Work item.
Look through the listing below, and wherever a line has the string "purple", copy it.

[[ Input material open ]]

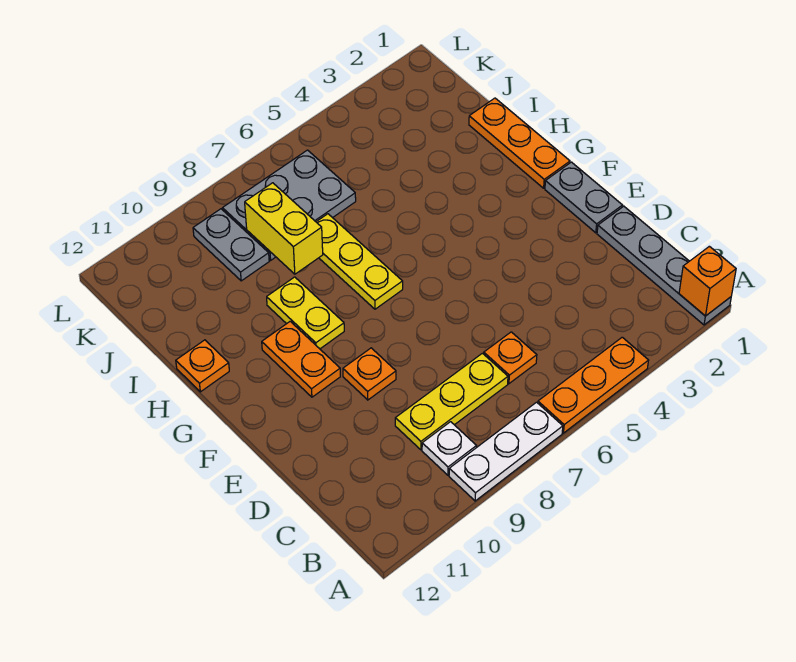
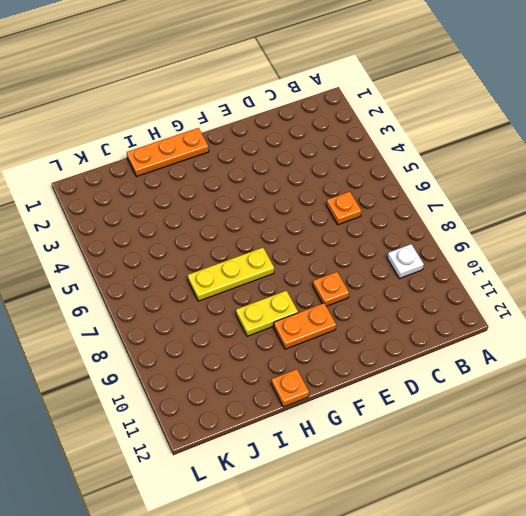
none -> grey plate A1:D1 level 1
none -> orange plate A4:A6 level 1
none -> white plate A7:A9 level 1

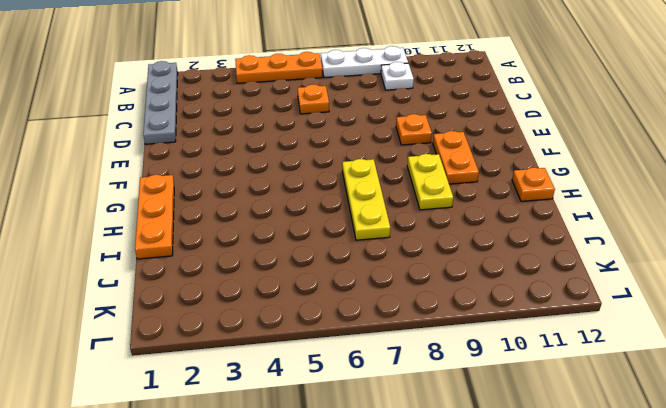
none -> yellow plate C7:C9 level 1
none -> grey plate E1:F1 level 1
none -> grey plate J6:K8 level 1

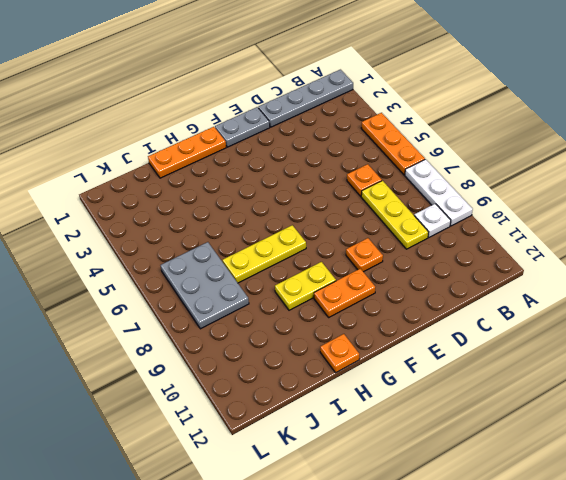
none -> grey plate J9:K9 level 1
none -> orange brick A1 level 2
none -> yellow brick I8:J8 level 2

[[ Input material closed ]]
[[ Input material open ]]

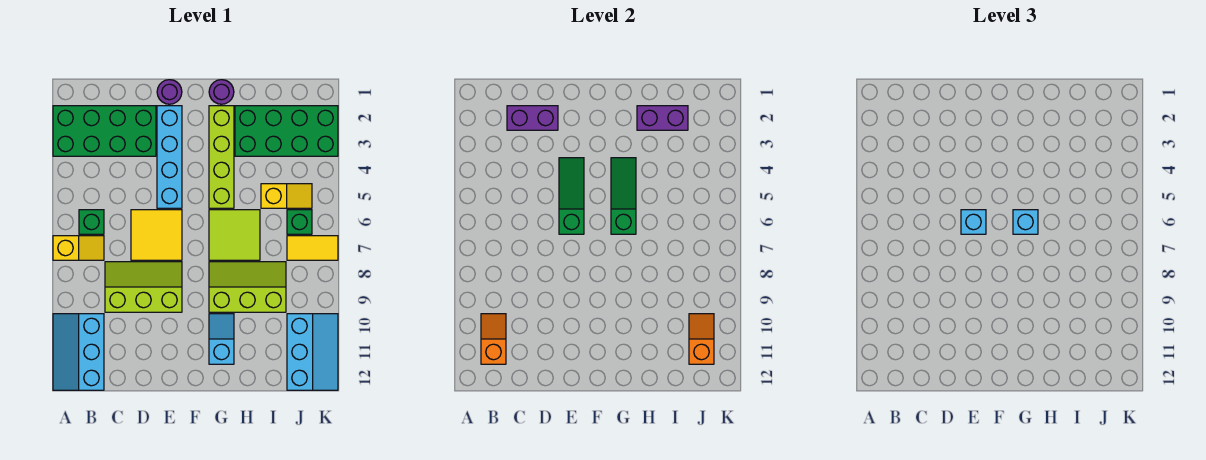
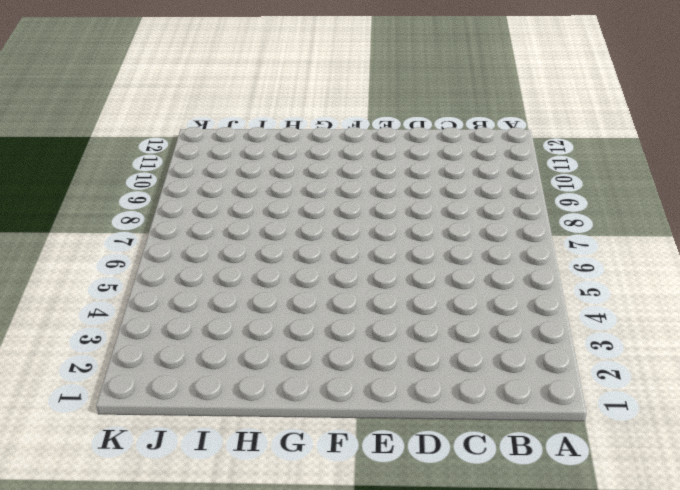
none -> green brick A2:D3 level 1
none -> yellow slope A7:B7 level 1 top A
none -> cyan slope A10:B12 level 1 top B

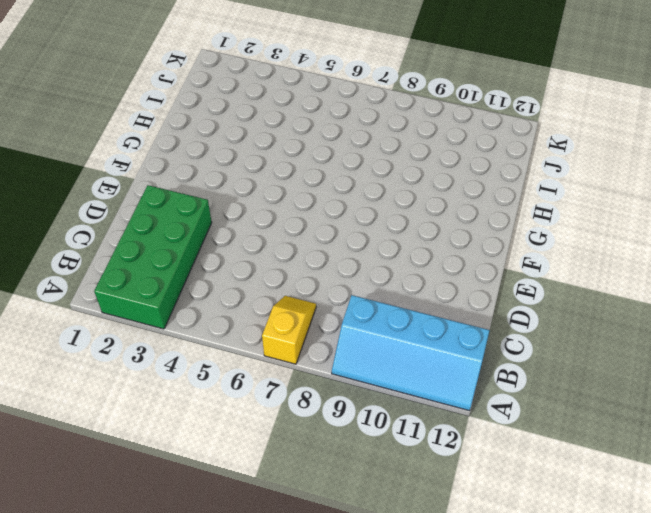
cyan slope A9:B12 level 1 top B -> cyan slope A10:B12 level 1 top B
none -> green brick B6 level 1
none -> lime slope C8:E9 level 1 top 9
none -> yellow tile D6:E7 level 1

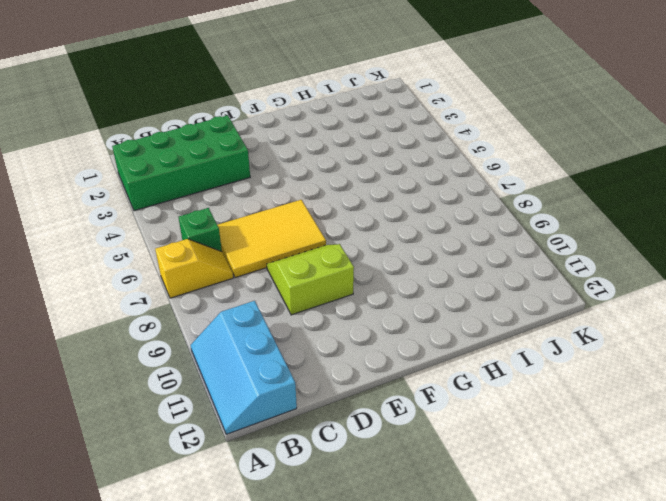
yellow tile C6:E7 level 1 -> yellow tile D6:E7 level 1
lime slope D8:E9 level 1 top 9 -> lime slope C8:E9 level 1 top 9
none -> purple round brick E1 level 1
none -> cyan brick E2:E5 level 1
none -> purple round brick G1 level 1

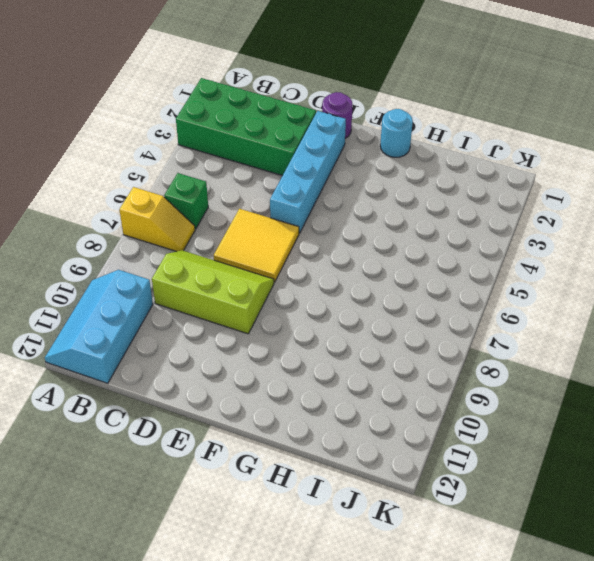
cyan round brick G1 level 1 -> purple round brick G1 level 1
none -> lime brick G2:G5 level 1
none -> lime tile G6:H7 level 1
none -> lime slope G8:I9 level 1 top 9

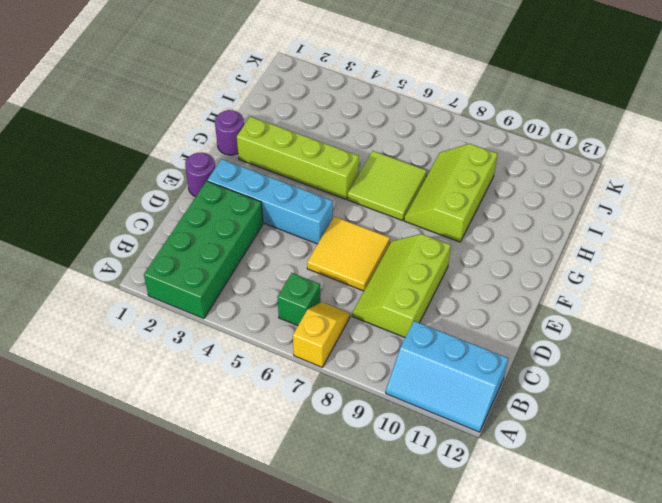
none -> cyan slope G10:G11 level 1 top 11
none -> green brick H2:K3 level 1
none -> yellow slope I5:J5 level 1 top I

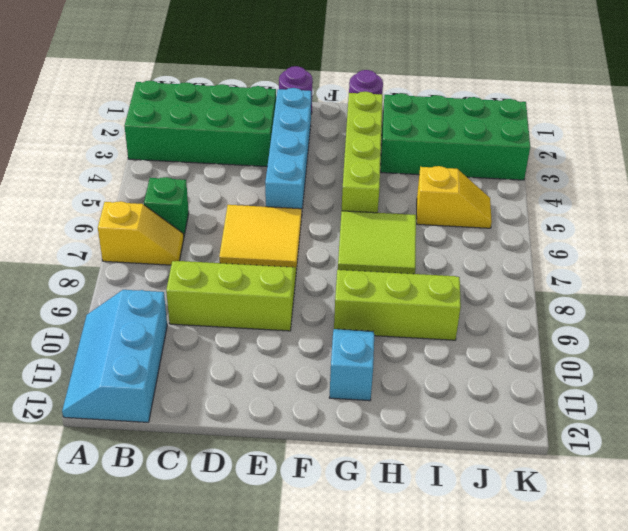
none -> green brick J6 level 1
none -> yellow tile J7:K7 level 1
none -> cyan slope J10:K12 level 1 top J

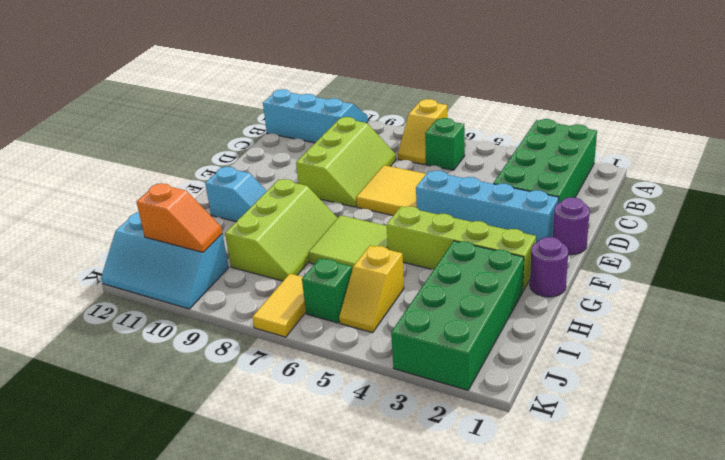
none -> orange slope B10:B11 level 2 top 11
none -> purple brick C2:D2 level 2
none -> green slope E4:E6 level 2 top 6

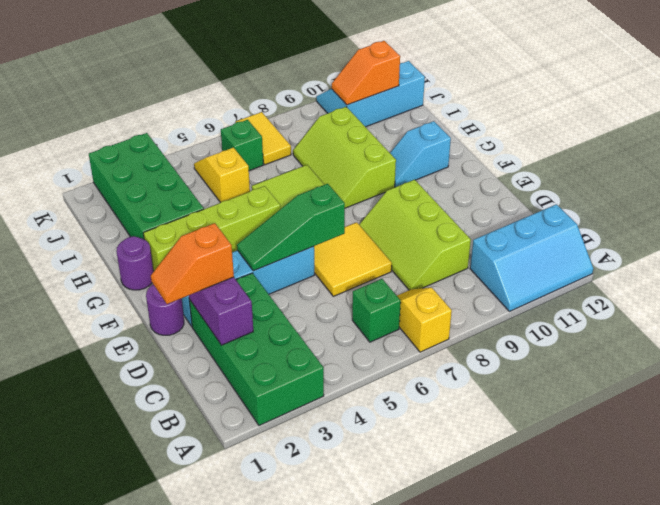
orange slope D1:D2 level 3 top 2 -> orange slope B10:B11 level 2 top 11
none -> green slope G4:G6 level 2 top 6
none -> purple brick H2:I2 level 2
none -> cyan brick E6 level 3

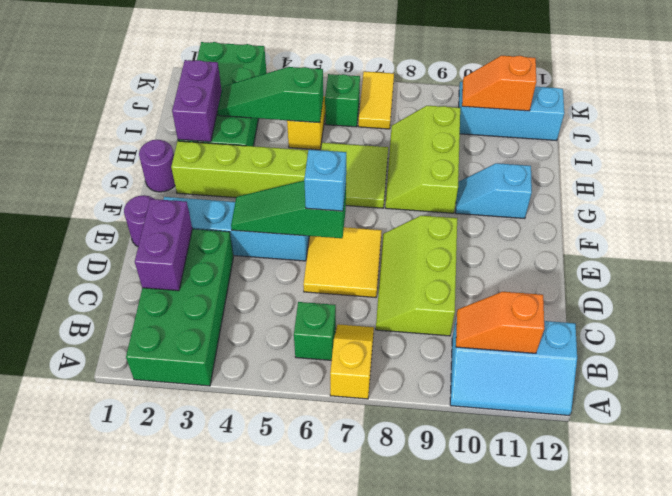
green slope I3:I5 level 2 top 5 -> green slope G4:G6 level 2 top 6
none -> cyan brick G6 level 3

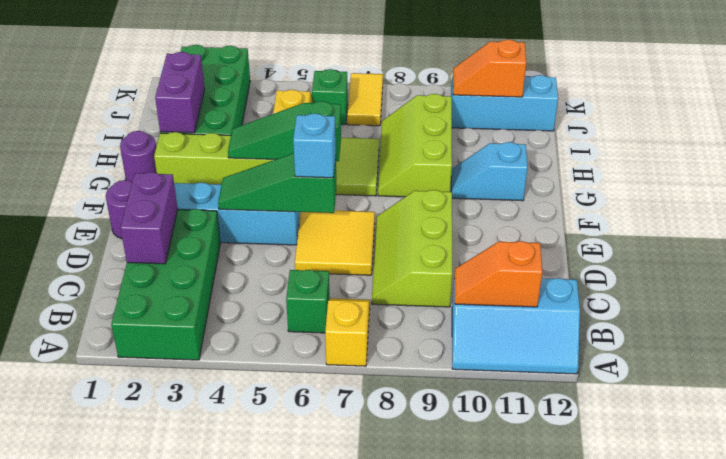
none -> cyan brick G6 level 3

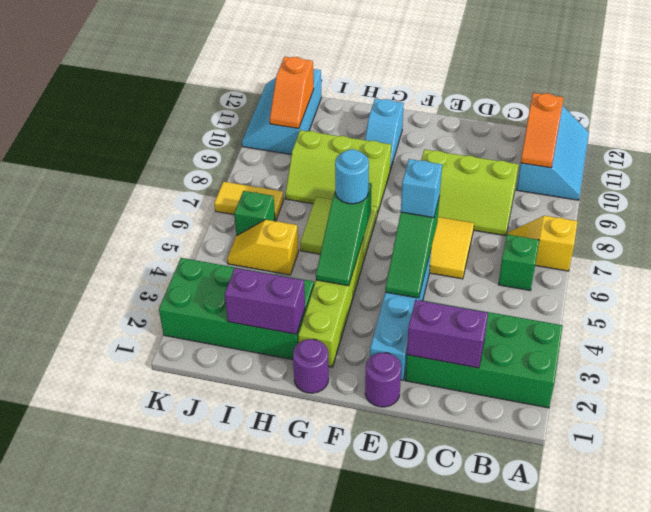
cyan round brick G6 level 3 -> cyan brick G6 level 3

[[ Input material closed ]]

Task output.
none -> purple round brick E1 level 1
none -> purple round brick G1 level 1
cyan round brick G1 level 1 -> purple round brick G1 level 1
none -> purple brick C2:D2 level 2
none -> purple brick H2:I2 level 2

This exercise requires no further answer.